Exercise →
Search the records below for "minus"; copy each line that has it.

(Items listed in a dataset)
--------
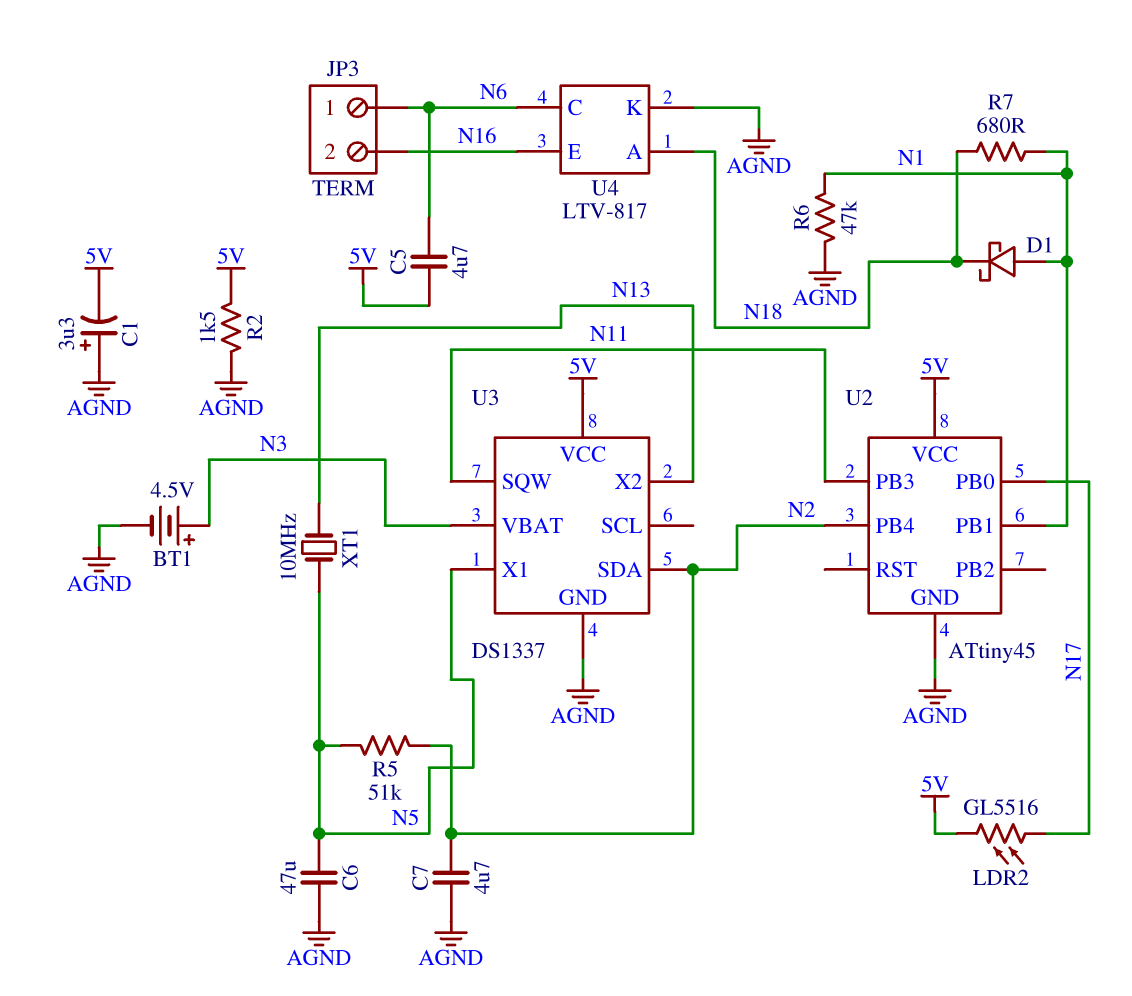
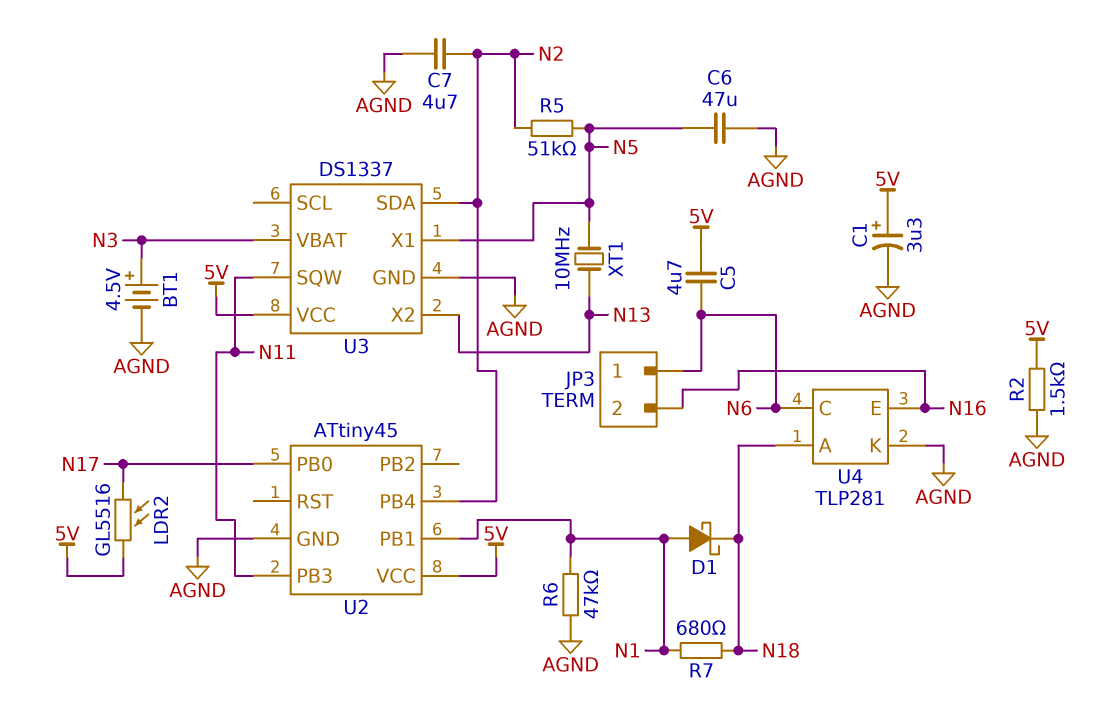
C1: 3.3uF (plus AGND, minus 5V) -> 3.3uF (plus 5V, minus AGND)
U4: LTV-817 -> TLP281

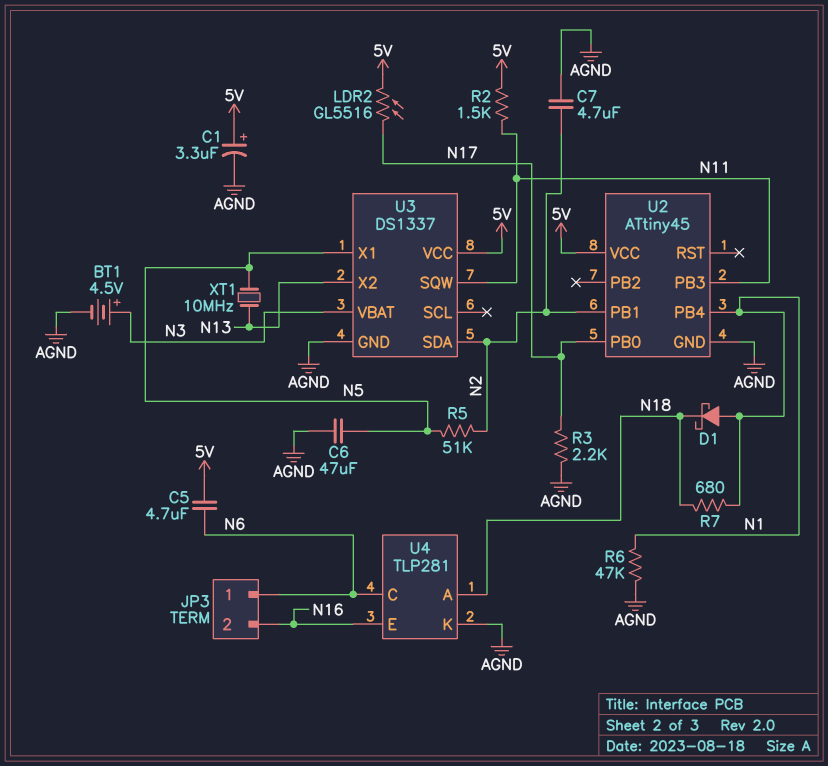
R2: 1.5k (5V, AGND) -> 1.5k (5V, N11)
R3: none -> 2.2k (AGND, N17)
U2 pin PB1: N1 -> N2
U2 pin PB4: N2 -> N1

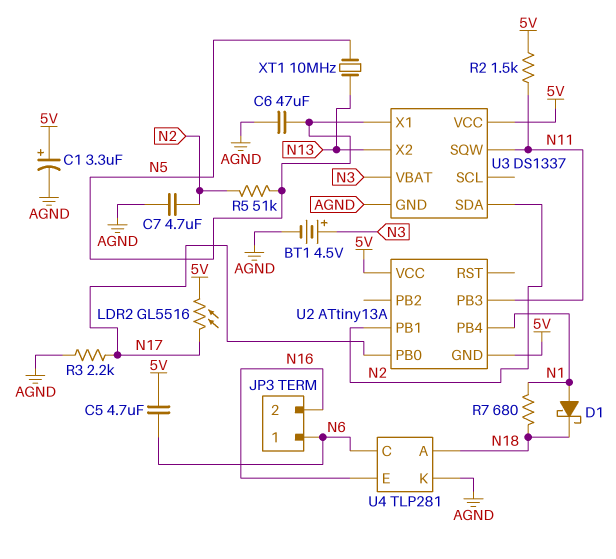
R6: 47k (AGND, N1) -> none
U2: ATtiny45 -> ATtiny13A
U2 pin GND: AGND -> 5V

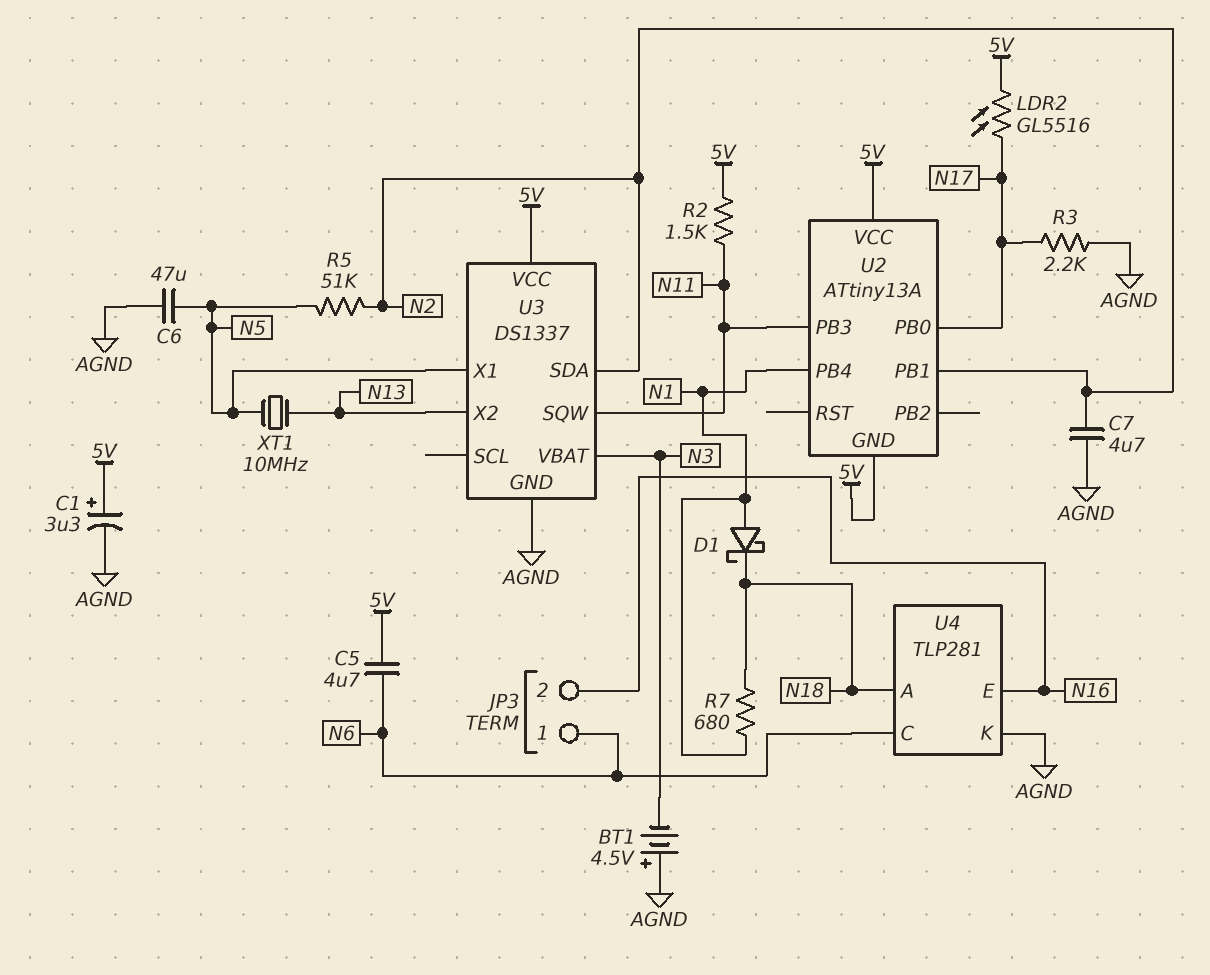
BT1: 4.5V (plus N3, minus AGND) -> 4.5V (plus AGND, minus N3)

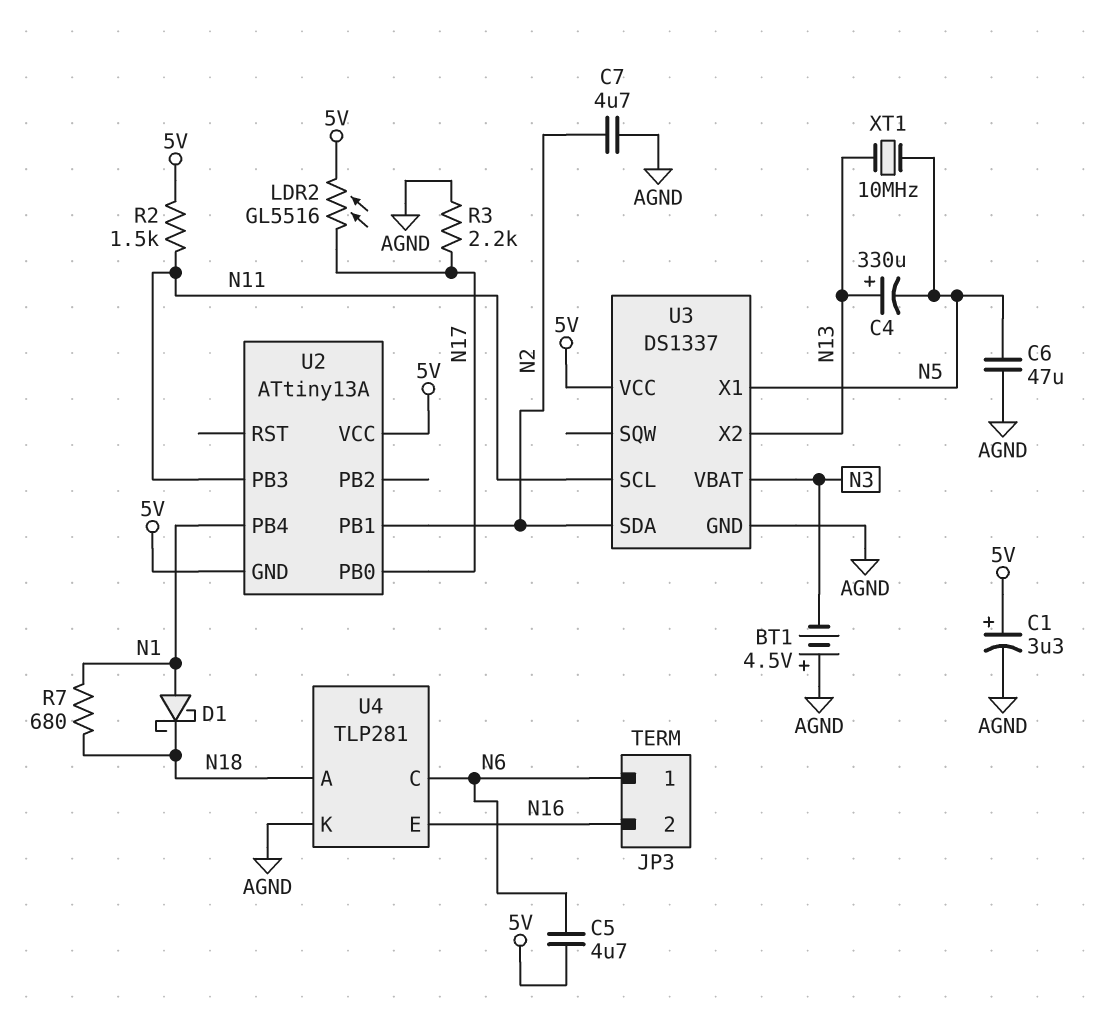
C4: none -> 330uF (plus N13, minus N5)
R5: 51k (N2, N5) -> none
U3 pin SCL: none -> N11
U3 pin SQW: N11 -> none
--------
Output →
C1: 3.3uF (plus AGND, minus 5V) -> 3.3uF (plus 5V, minus AGND)
BT1: 4.5V (plus N3, minus AGND) -> 4.5V (plus AGND, minus N3)
C4: none -> 330uF (plus N13, minus N5)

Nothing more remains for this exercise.